| Exercise |
For every line below that includes the word "relocated", add one; report the final number and nothing else.

Image sets with object changes
Content starts
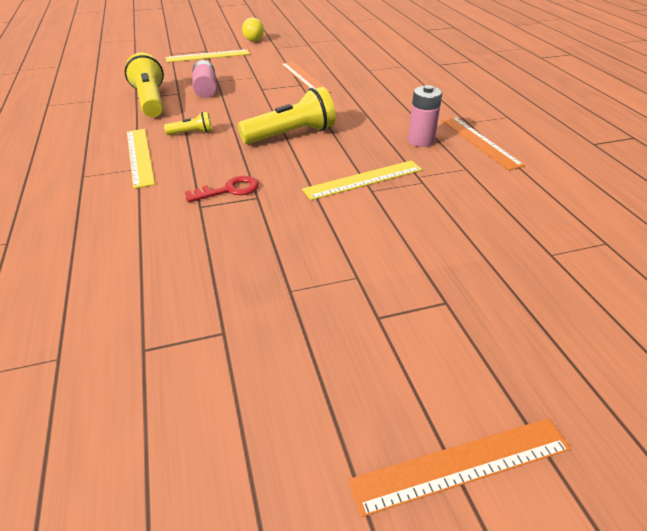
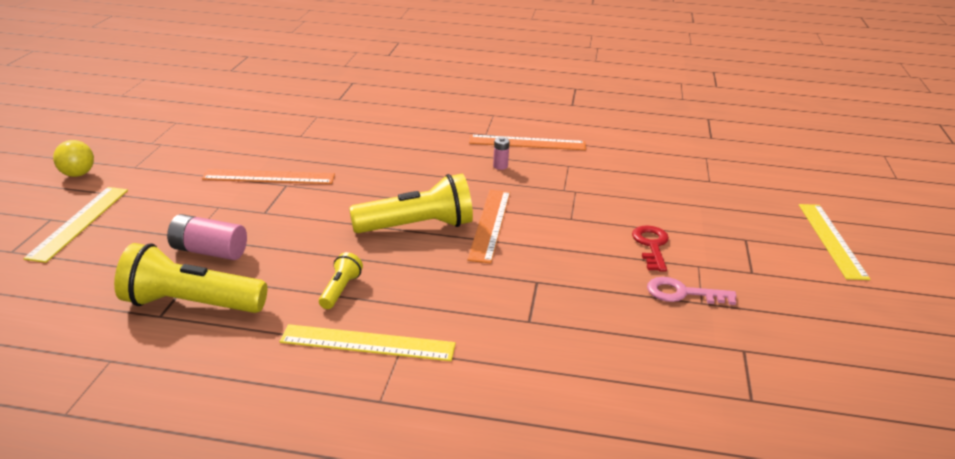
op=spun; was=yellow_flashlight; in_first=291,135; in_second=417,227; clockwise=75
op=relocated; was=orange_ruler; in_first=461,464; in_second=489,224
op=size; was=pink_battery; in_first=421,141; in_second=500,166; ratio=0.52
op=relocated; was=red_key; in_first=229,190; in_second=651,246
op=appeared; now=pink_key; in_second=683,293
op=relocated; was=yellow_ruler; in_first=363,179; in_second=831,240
Content ends
| Response to this exercise |
3